> _PROVIDED INFORMATION_:

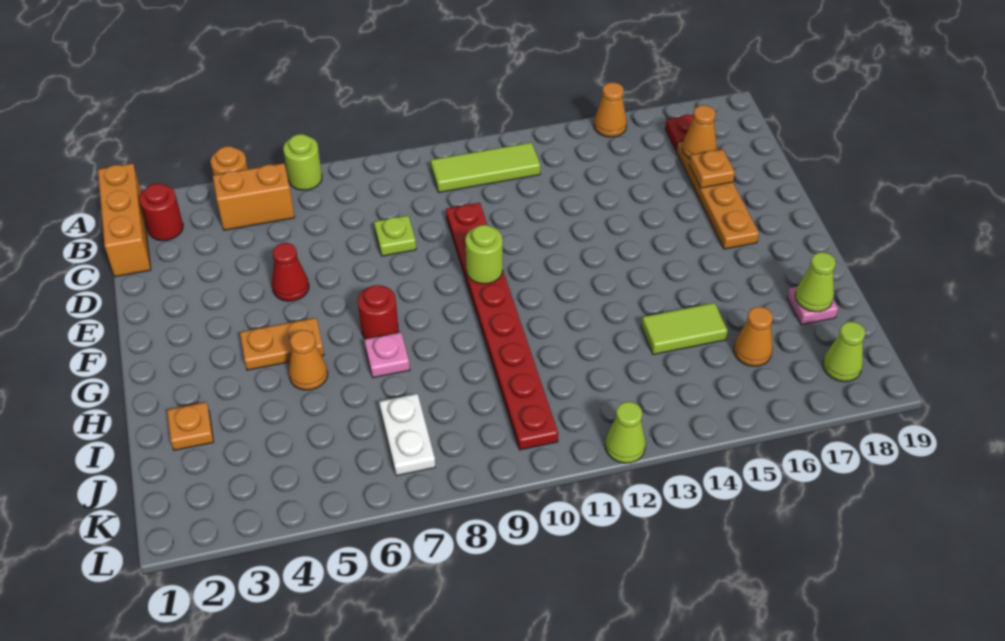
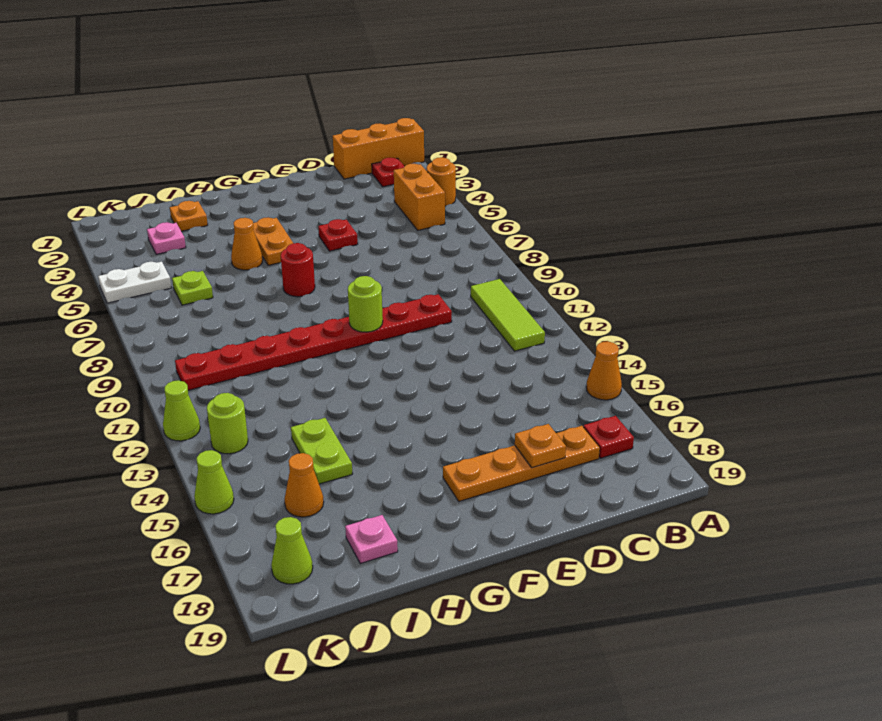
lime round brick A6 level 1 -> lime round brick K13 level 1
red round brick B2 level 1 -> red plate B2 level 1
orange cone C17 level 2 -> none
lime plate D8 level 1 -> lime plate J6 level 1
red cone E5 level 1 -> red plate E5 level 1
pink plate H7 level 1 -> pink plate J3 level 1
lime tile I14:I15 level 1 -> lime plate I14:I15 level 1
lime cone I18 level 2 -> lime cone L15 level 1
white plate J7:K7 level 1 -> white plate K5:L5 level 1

...

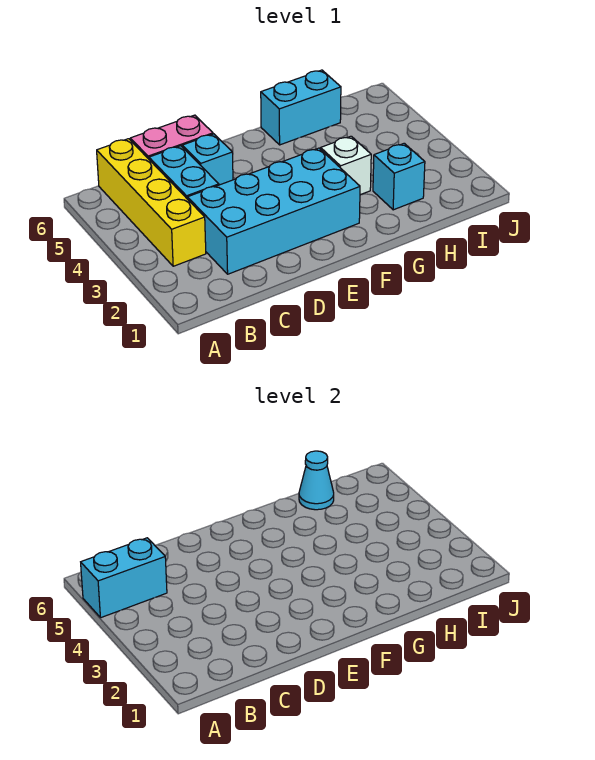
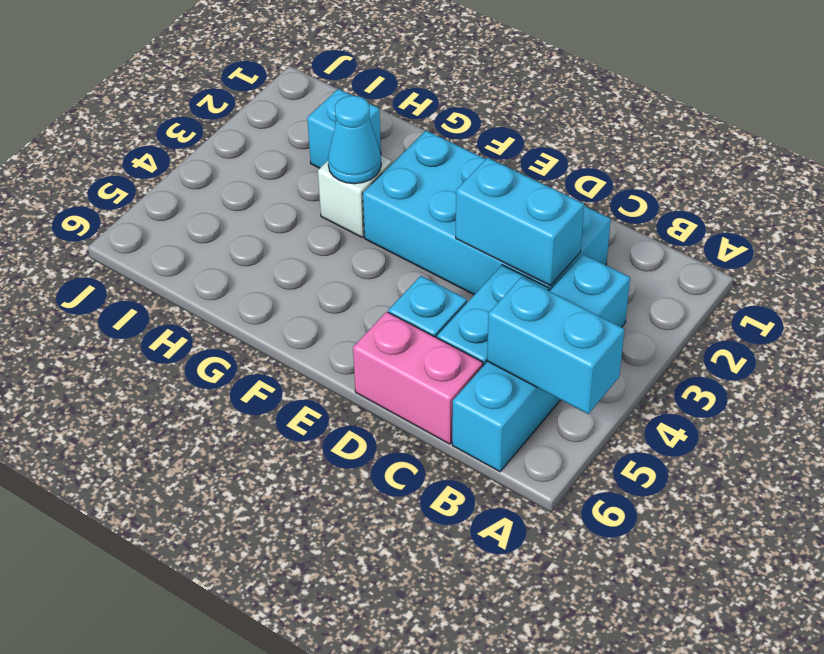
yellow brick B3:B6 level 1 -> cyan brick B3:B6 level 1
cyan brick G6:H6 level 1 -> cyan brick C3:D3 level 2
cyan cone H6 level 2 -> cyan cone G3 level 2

---

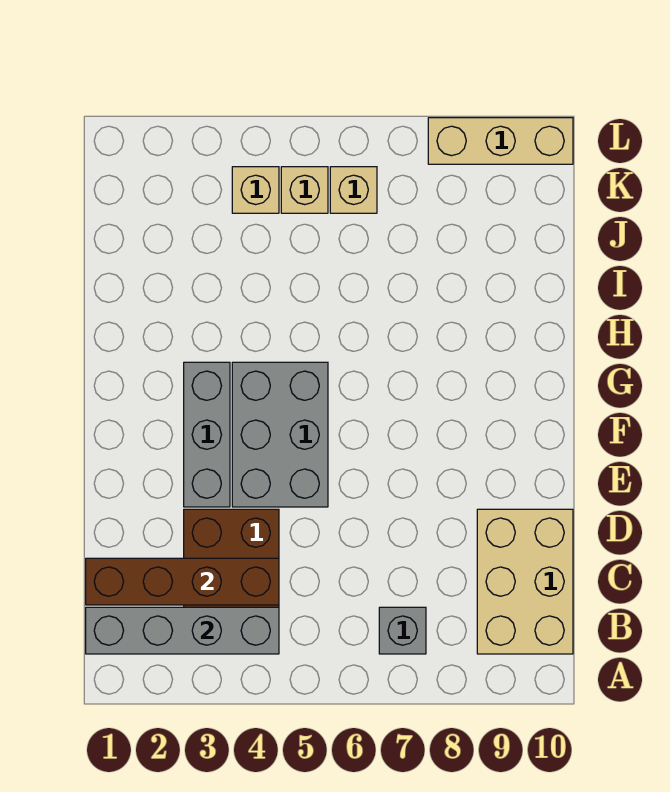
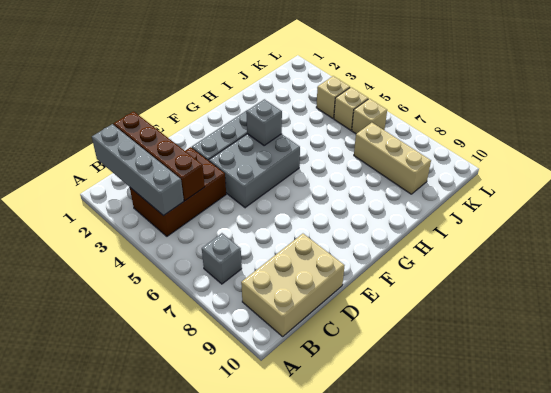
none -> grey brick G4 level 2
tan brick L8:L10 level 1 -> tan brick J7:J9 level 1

> _PROBLEM TO WORK ON_:
Would you copy out exactly the lines above that start at the one containing "cyan brick G6:H6" and end at the one containing "cyan cone H6 level 2 -> cyan cone G3 level 2", inclusive?

> _RESPONSE AREA_:
cyan brick G6:H6 level 1 -> cyan brick C3:D3 level 2
cyan cone H6 level 2 -> cyan cone G3 level 2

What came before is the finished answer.